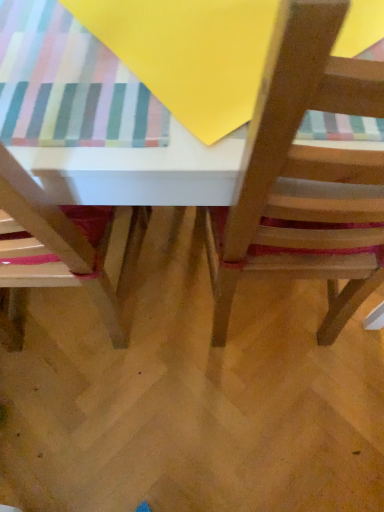
Question: Is wooden table at center taller than wooden chair at center, placed as the second chair when sorted from left to right?

Choices:
 (A) yes
 (B) no

Answer: (B)

Question: Is wooden table at center with wooden chair at center, which is the first chair in right-to-left order?

Choices:
 (A) yes
 (B) no

Answer: (A)

Question: From the image's perspective, is wooden table at center under wooden chair at center, placed as the second chair when sorted from left to right?

Choices:
 (A) no
 (B) yes

Answer: (A)

Question: Is wooden table at center far from wooden chair at center, placed as the second chair when sorted from left to right?

Choices:
 (A) yes
 (B) no

Answer: (B)

Question: From a real-world perspective, is wooden table at center positioned under wooden chair at center, placed as the second chair when sorted from left to right, based on gravity?

Choices:
 (A) no
 (B) yes

Answer: (B)

Question: From a real-world perspective, is wooden chair at center, which is the first chair in right-to-left order, above or below wooden chair at lower left, which is the second chair in right-to-left order?

Choices:
 (A) below
 (B) above

Answer: (B)

Question: From the image's perspective, is wooden chair at center, which is the first chair in right-to-left order, positioned above or below wooden chair at lower left, which appears as the 1th chair when viewed from the left?

Choices:
 (A) above
 (B) below

Answer: (A)

Question: Is wooden chair at center, placed as the second chair when sorted from left to right, inside or outside of wooden chair at lower left, which is the second chair in right-to-left order?

Choices:
 (A) inside
 (B) outside

Answer: (B)

Question: Relative to wooden chair at lower left, which is the second chair in right-to-left order, is wooden chair at center, which is the first chair in right-to-left order, in front or behind?

Choices:
 (A) front
 (B) behind

Answer: (A)

Question: In terms of height, does wooden chair at lower left, which appears as the 1th chair when viewed from the left, look taller or shorter compared to wooden table at center?

Choices:
 (A) short
 (B) tall

Answer: (B)

Question: From the image's perspective, is wooden chair at lower left, which appears as the 1th chair when viewed from the left, above or below wooden table at center?

Choices:
 (A) below
 (B) above

Answer: (A)

Question: Which is correct: wooden chair at lower left, which is the second chair in right-to-left order, is inside wooden table at center, or outside of it?

Choices:
 (A) outside
 (B) inside

Answer: (B)

Question: Considering the relative positions of wooden chair at lower left, which appears as the 1th chair when viewed from the left, and wooden table at center in the image provided, is wooden chair at lower left, which appears as the 1th chair when viewed from the left, to the left or to the right of wooden table at center?

Choices:
 (A) left
 (B) right

Answer: (A)

Question: Is wooden chair at center, placed as the second chair when sorted from left to right, taller or shorter than wooden table at center?

Choices:
 (A) tall
 (B) short

Answer: (A)

Question: Is wooden chair at center, which is the first chair in right-to-left order, bigger or smaller than wooden table at center?

Choices:
 (A) small
 (B) big

Answer: (A)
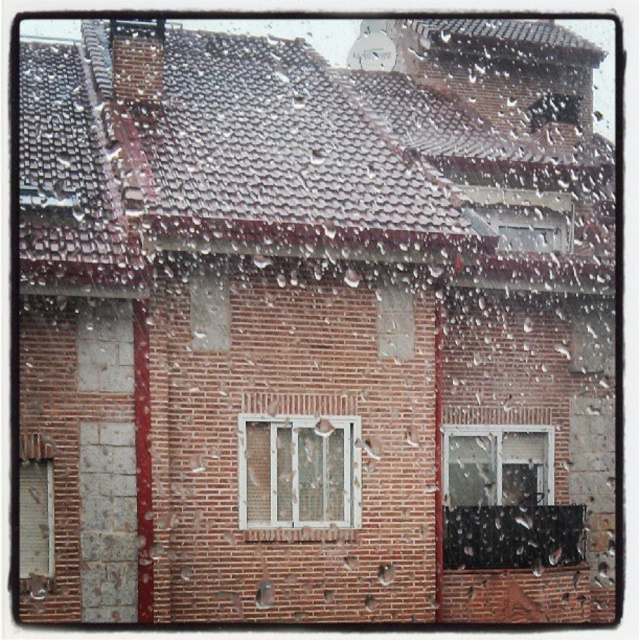
You are standing in a room and looking through the windows. There are two windows mentioned here, the white plastic window at center and the clear glass window at center. Which one do you see first when looking through them?

The white plastic window at center is closer to the viewer than the clear glass window at center, so you see the white plastic window at center first.

You are looking through a rainy window at a brick building. There are two points marked on the window. The first point is at coordinates point (292, 460) and the second is at point (481, 500). Which point is closer to you on the window?

Point (292, 460) is in front of point (481, 500), so it is closer to you on the window.

You are looking through a window at a brick building. There are two windows in front of you. One is a white plastic window at center and the other is a clear glass window at center. Which window is closer to you?

The white plastic window at center is positioned over the clear glass window at center, so the white plastic window at center is closer to you.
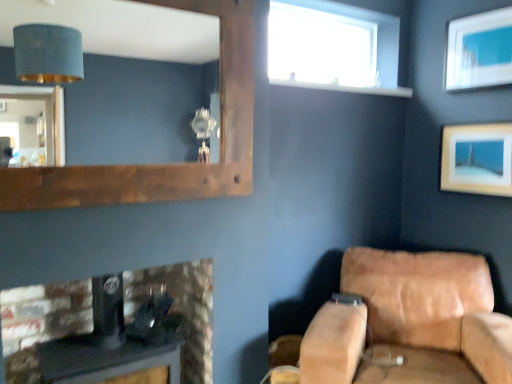
Question: Considering the relative positions of tan leather couch at lower right and wooden picture frame at upper right, which is the 1th picture frame from bottom to top, in the image provided, is tan leather couch at lower right to the left or to the right of wooden picture frame at upper right, which is the 1th picture frame from bottom to top,?

Choices:
 (A) right
 (B) left

Answer: (B)

Question: From the image's perspective, is tan leather couch at lower right positioned above or below wooden picture frame at upper right, which is the 1th picture frame from bottom to top?

Choices:
 (A) above
 (B) below

Answer: (B)

Question: Estimate the real-world distances between objects in this image. Which object is closer to the wooden picture frame at upper right, which is the 1th picture frame from bottom to top?

Choices:
 (A) transparent glass window at upper center
 (B) matte white picture frame at upper right, which is the 1th picture frame in top-to-bottom order
 (C) black leather speaker at lower left
 (D) tan leather couch at lower right
 (E) brown wooden mirror at upper left

Answer: (B)

Question: Which is nearer to the black leather speaker at lower left?

Choices:
 (A) transparent glass window at upper center
 (B) brown wooden mirror at upper left
 (C) matte white picture frame at upper right, arranged as the 2th picture frame when ordered from the bottom
 (D) tan leather couch at lower right
 (E) wooden picture frame at upper right, the 2th picture frame from the top

Answer: (D)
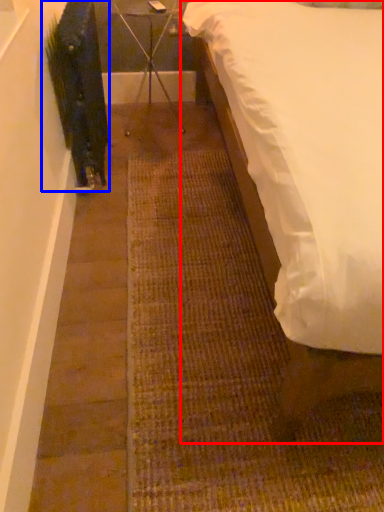
Question: Which object is closer to the camera taking this photo, bed (highlighted by a red box) or plant (highlighted by a blue box)?

Choices:
 (A) bed
 (B) plant

Answer: (A)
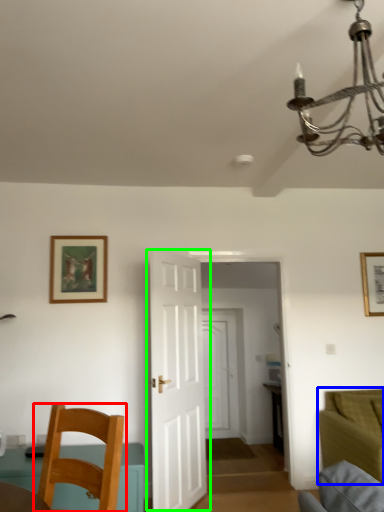
Question: Which is nearer to the chair (highlighted by a red box)? couch (highlighted by a blue box) or door (highlighted by a green box).

Choices:
 (A) couch
 (B) door

Answer: (B)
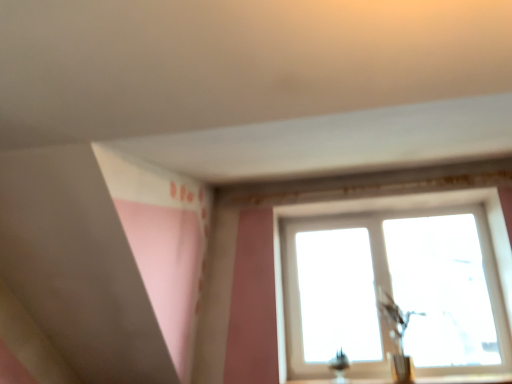
Where is `transparent glass window at center`? This screenshot has height=384, width=512. transparent glass window at center is located at coordinates (394, 209).

Image resolution: width=512 pixels, height=384 pixels. Describe the element at coordinates (394, 209) in the screenshot. I see `transparent glass window at center` at that location.

At what (x,y) coordinates should I click in order to perform the action: click on transparent glass window at center. Please return your answer as a coordinate pair (x, y). This screenshot has height=384, width=512. Looking at the image, I should click on (394, 209).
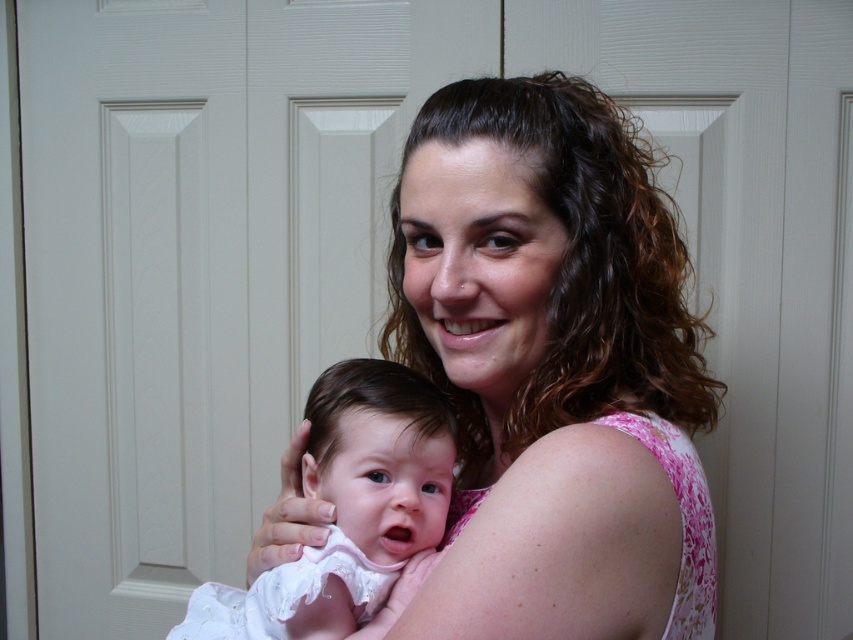
Question: Is pink floral dress at center below white soft fabric baby at center?

Choices:
 (A) no
 (B) yes

Answer: (A)

Question: Observing the image, what is the correct spatial positioning of pink floral dress at center in reference to white soft fabric baby at center?

Choices:
 (A) right
 (B) left

Answer: (A)

Question: Is pink floral dress at center closer to the viewer compared to white soft fabric baby at center?

Choices:
 (A) yes
 (B) no

Answer: (A)

Question: Which of the following is the farthest from the observer?

Choices:
 (A) (315, 440)
 (B) (686, 579)

Answer: (A)

Question: Among these objects, which one is nearest to the camera?

Choices:
 (A) pink floral dress at center
 (B) white soft fabric baby at center

Answer: (A)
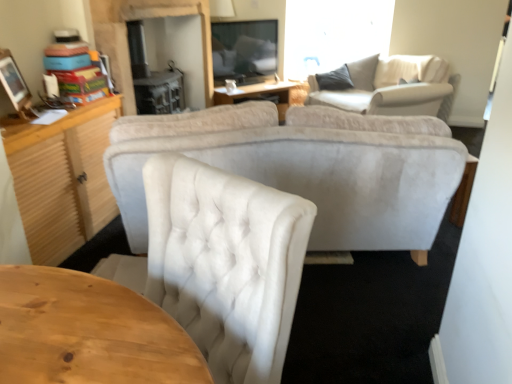
Question: Is light gray fabric couch at upper right inside the boundaries of wooden table at center, or outside?

Choices:
 (A) inside
 (B) outside

Answer: (B)

Question: From a real-world perspective, is light gray fabric couch at upper right above or below wooden table at center?

Choices:
 (A) below
 (B) above

Answer: (B)

Question: Which of these objects is positioned closest to the wooden table at center?

Choices:
 (A) light gray fabric couch at upper right
 (B) white tufted fabric chair at center

Answer: (A)

Question: Which object is the farthest from the wooden table at center?

Choices:
 (A) white tufted fabric chair at center
 (B) light gray fabric couch at upper right

Answer: (A)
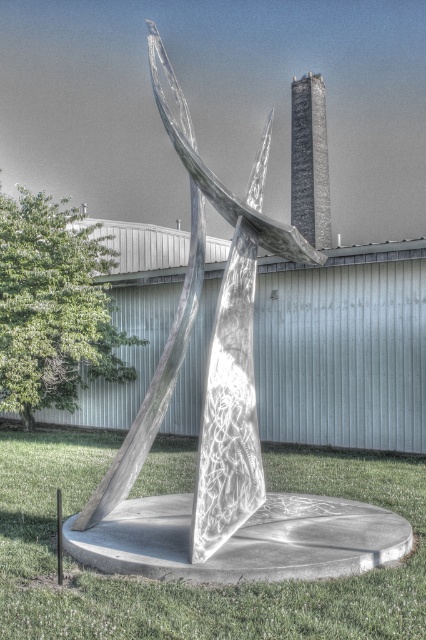
You are standing in front of the sculpture and want to place a small decorative rock exactly at the center of the green grass at center. According to the coordinates provided, where should you place the rock?

Place the small decorative rock at the coordinates point (196, 586) on the green grass at center.

You are planning to place a new bench in the grassy area where the green grass at center and shiny metallic sculpture at center are located. Since the bench requires a space wider than the sculpture, will the grassy area provide enough space for it?

The green grass at center has a larger width than the shiny metallic sculpture at center, so yes, the grassy area provides enough space for the bench that requires a wider space than the sculpture.

Looking at this image, you are a landscape architect designing a garden around the sculpture. You need to ensure that the green grass at center does not block the view of the shiny metallic sculpture at center. Based on their heights, is this possible?

The green grass at center is not as tall as the shiny metallic sculpture at center, so it will not block the view. The sculpture will remain visible above the grass.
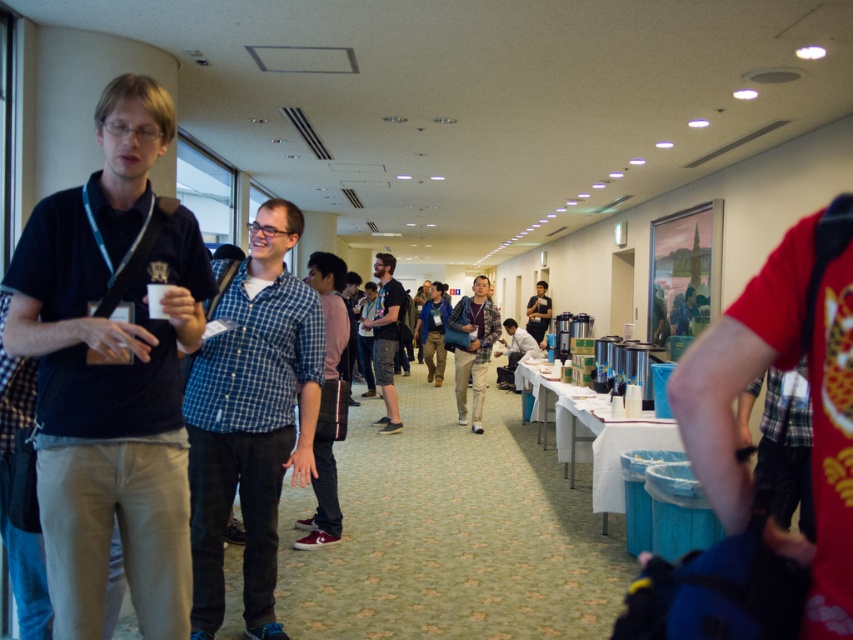
Question: Can you confirm if blue checkered shirt at center is positioned below dark blue shirt at center?

Choices:
 (A) no
 (B) yes

Answer: (B)

Question: Does light brown fabric pants at center appear over blue denim jacket at center?

Choices:
 (A) yes
 (B) no

Answer: (B)

Question: Which object appears farthest from the camera in this image?

Choices:
 (A) dark blue shirt at left
 (B) dark blue shirt at center
 (C) light brown fabric pants at center
 (D) blue checkered shirt at center

Answer: (C)

Question: Among these objects, which one is nearest to the camera?

Choices:
 (A) light brown fabric pants at center
 (B) dark blue shirt at center
 (C) blue denim jacket at center
 (D) blue checkered shirt at center

Answer: (D)

Question: Which point appears farthest from the camera in this image?

Choices:
 (A) (492, 333)
 (B) (376, 268)

Answer: (A)

Question: Can you confirm if dark blue shirt at left is positioned below dark blue shirt at center?

Choices:
 (A) no
 (B) yes

Answer: (A)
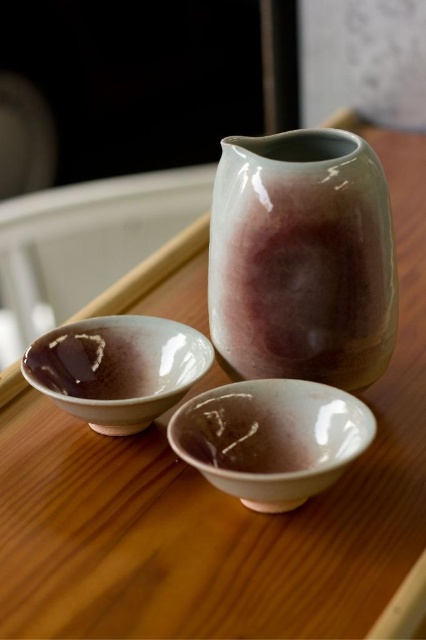
Question: Among these points, which one is nearest to the camera?

Choices:
 (A) (167, 358)
 (B) (368, 435)
 (C) (244, 342)

Answer: (B)

Question: Can you confirm if matte ceramic vase at center is thinner than matte porcelain bowl at lower center?

Choices:
 (A) no
 (B) yes

Answer: (A)

Question: Which point is closer to the camera?

Choices:
 (A) matte ceramic vase at center
 (B) matte porcelain bowl at lower center

Answer: (B)

Question: Can you confirm if matte porcelain bowl at lower center is bigger than matte ceramic bowl at center?

Choices:
 (A) no
 (B) yes

Answer: (A)

Question: Can you confirm if matte porcelain bowl at lower center is positioned above matte ceramic bowl at center?

Choices:
 (A) yes
 (B) no

Answer: (B)

Question: Which of these objects is positioned farthest from the matte porcelain bowl at lower center?

Choices:
 (A) matte ceramic bowl at center
 (B) matte ceramic vase at center

Answer: (B)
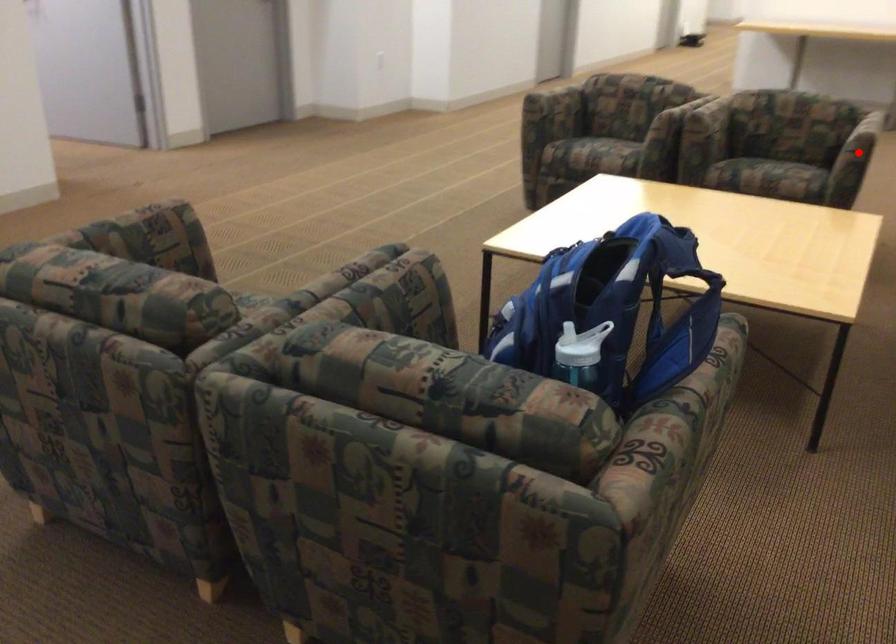
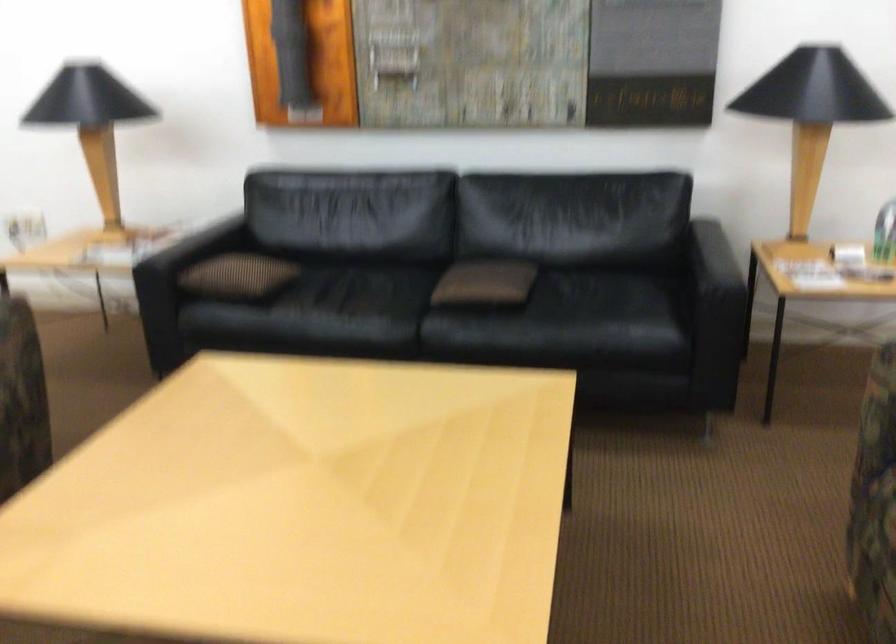
Question: I am providing you with two images of the same scene from different viewpoints. A red point is marked on the first image. Can you still see the location of the red point in image 2?

Choices:
 (A) Yes
 (B) No

Answer: (B)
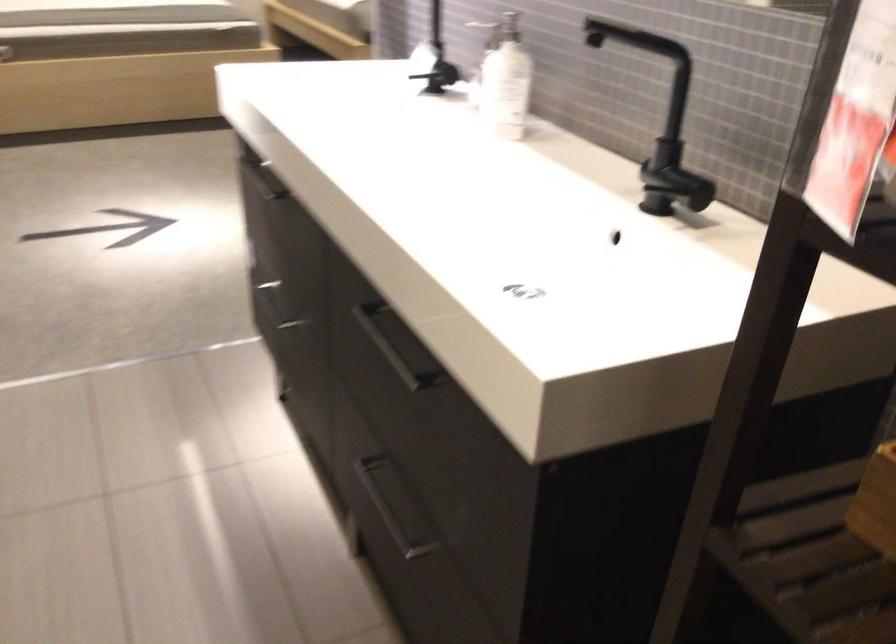
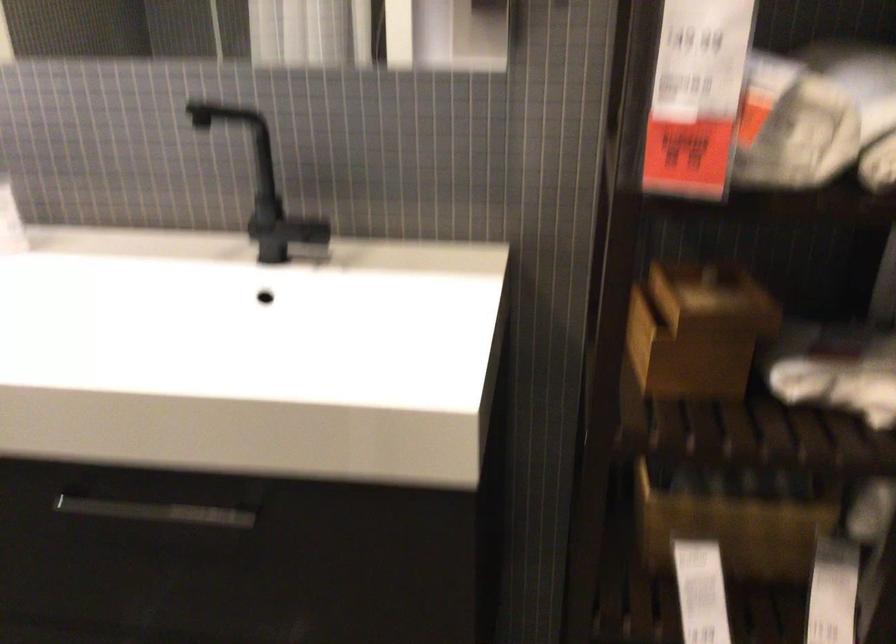
In the second image, find the point that corresponds to point 648,169 in the first image.

(268, 227)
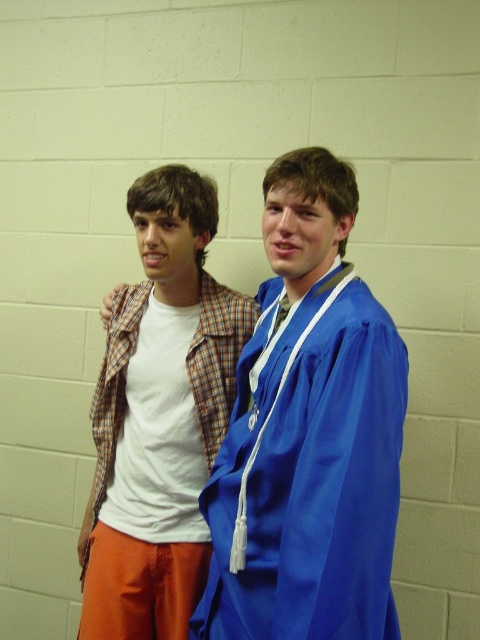
You are standing in front of the scene and want to place a small sticker on the point that is closer to you. Which point should you choose between the point at coordinates point [243,410] and point [105,616]?

You should choose point [243,410] because it is closer to the viewer than point [105,616].

Consider the image. You are a photographer setting up for a group photo. You have to position the satin blue graduation gown at center and the white cotton shirt at left so that both are fully visible in the frame. Considering their heights, which one should you adjust to ensure both are visible?

The satin blue graduation gown at center is not as tall as the white cotton shirt at left, so you should lower the camera angle slightly to ensure the taller white cotton shirt at left is fully visible while still capturing the shorter satin blue graduation gown at center in the frame.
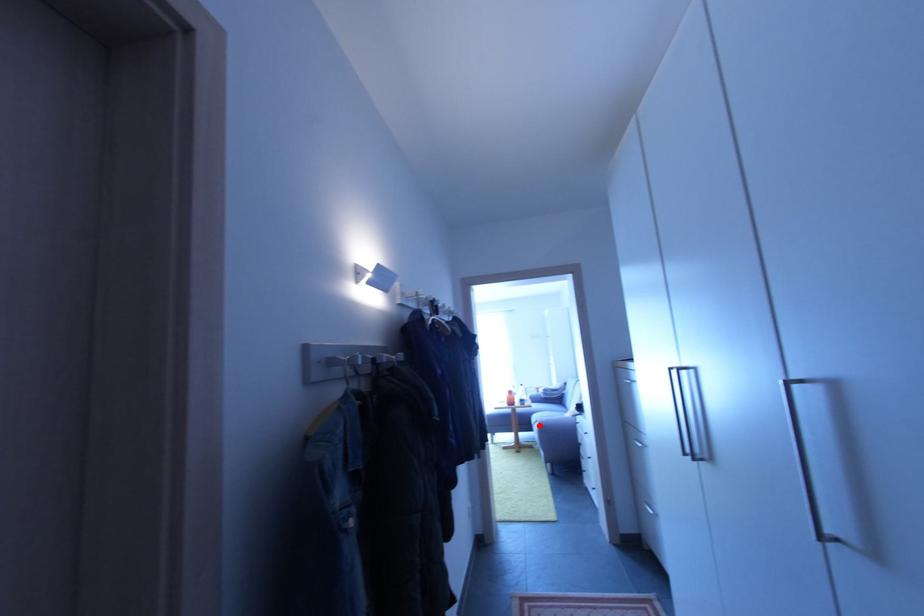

## About this exercise
Output the records above as a Markdown table with the columns Row and Text, one numbered row per line. Begin at the line containing "Question: Is wooden chair at center, which", stop after the line containing "You are standing in a", and leave out blank lines and pictures.

## Exercise result
| Row | Text |
|---|---|
| 1 | Question: Is wooden chair at center, which is the first chair in right-to-left order, bigger or smaller than wooden table at center? |
| 2 | Choices: |
| 3 |  (A) small |
| 4 |  (B) big |
| 5 | Answer: (A) |
| 6 | You are standing in a room and looking through the windows. There are two windows mentioned here, the white plastic window at center and the clear glass window at center. Which one do you see first when looking through them? |